▶ PROBLEM: In the entries that follow, the line with "green circle at" opens the range and the line with "black triangle at" closes it; repeat that range exactly, both lines included.

▶ EXERCISE MATERIAL:
_____

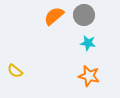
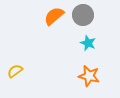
gray circle: moved 1 px left
cyan star: rotated 14 degrees clockwise
yellow semicircle: rotated 105 degrees clockwise
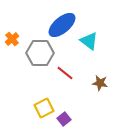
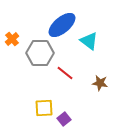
yellow square: rotated 24 degrees clockwise
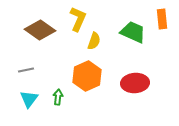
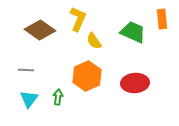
yellow semicircle: rotated 126 degrees clockwise
gray line: rotated 14 degrees clockwise
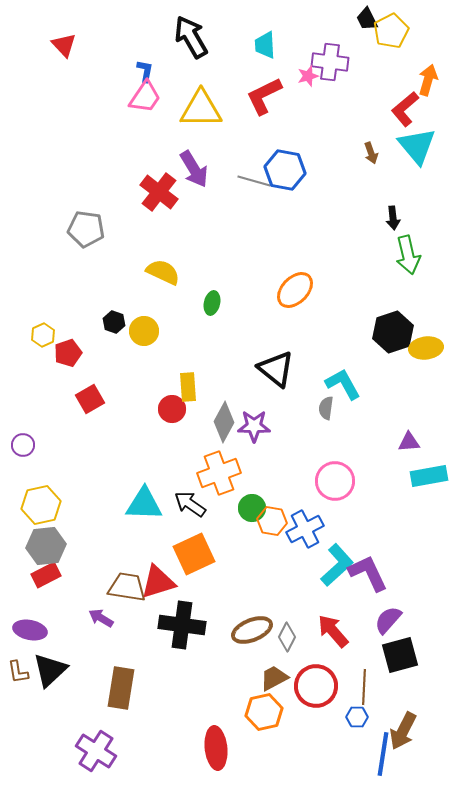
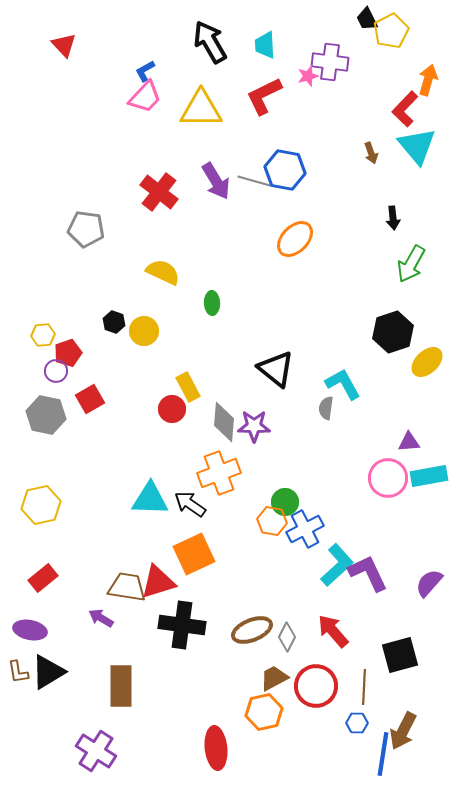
black arrow at (191, 37): moved 19 px right, 5 px down
blue L-shape at (145, 71): rotated 130 degrees counterclockwise
pink trapezoid at (145, 97): rotated 9 degrees clockwise
red L-shape at (405, 109): rotated 6 degrees counterclockwise
purple arrow at (194, 169): moved 22 px right, 12 px down
green arrow at (408, 255): moved 3 px right, 9 px down; rotated 42 degrees clockwise
orange ellipse at (295, 290): moved 51 px up
green ellipse at (212, 303): rotated 15 degrees counterclockwise
yellow hexagon at (43, 335): rotated 20 degrees clockwise
yellow ellipse at (426, 348): moved 1 px right, 14 px down; rotated 36 degrees counterclockwise
yellow rectangle at (188, 387): rotated 24 degrees counterclockwise
gray diamond at (224, 422): rotated 24 degrees counterclockwise
purple circle at (23, 445): moved 33 px right, 74 px up
pink circle at (335, 481): moved 53 px right, 3 px up
cyan triangle at (144, 504): moved 6 px right, 5 px up
green circle at (252, 508): moved 33 px right, 6 px up
gray hexagon at (46, 546): moved 131 px up; rotated 18 degrees clockwise
red rectangle at (46, 575): moved 3 px left, 3 px down; rotated 12 degrees counterclockwise
purple semicircle at (388, 620): moved 41 px right, 37 px up
black triangle at (50, 670): moved 2 px left, 2 px down; rotated 12 degrees clockwise
brown rectangle at (121, 688): moved 2 px up; rotated 9 degrees counterclockwise
blue hexagon at (357, 717): moved 6 px down
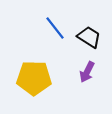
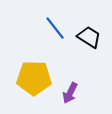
purple arrow: moved 17 px left, 21 px down
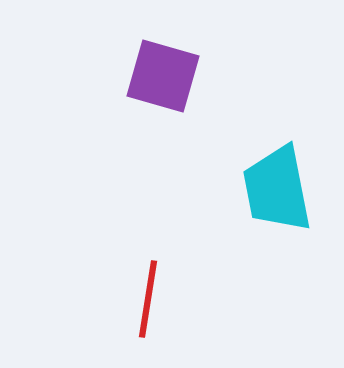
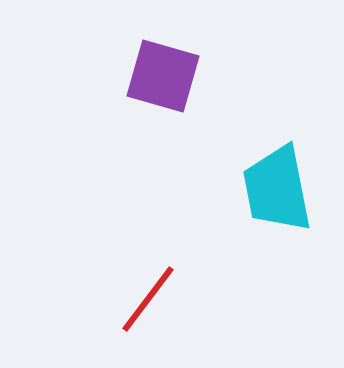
red line: rotated 28 degrees clockwise
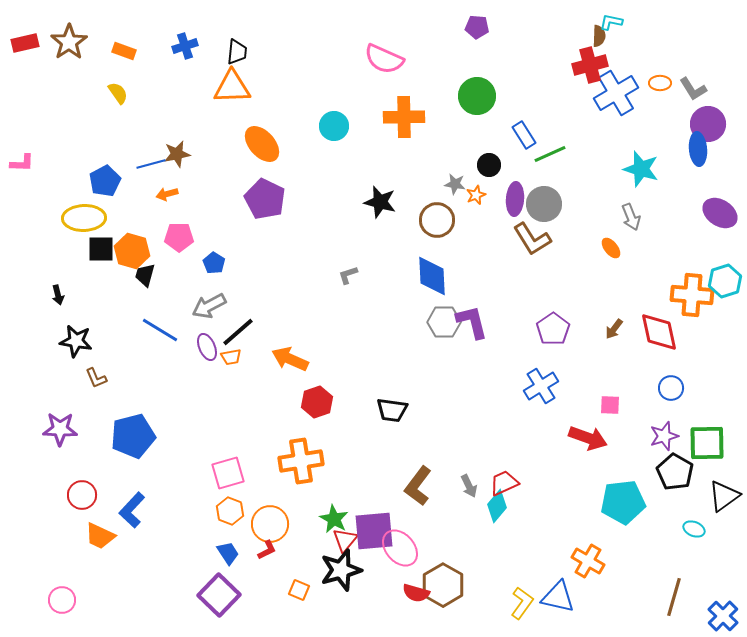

_____

▶ REPLY:
green circle at (252, 508): moved 33 px right, 6 px up
gray hexagon at (46, 546): moved 131 px up; rotated 18 degrees clockwise
red rectangle at (46, 575): moved 3 px left, 3 px down; rotated 12 degrees counterclockwise
purple semicircle at (388, 620): moved 41 px right, 37 px up
black triangle at (50, 670): moved 2 px left, 2 px down; rotated 12 degrees clockwise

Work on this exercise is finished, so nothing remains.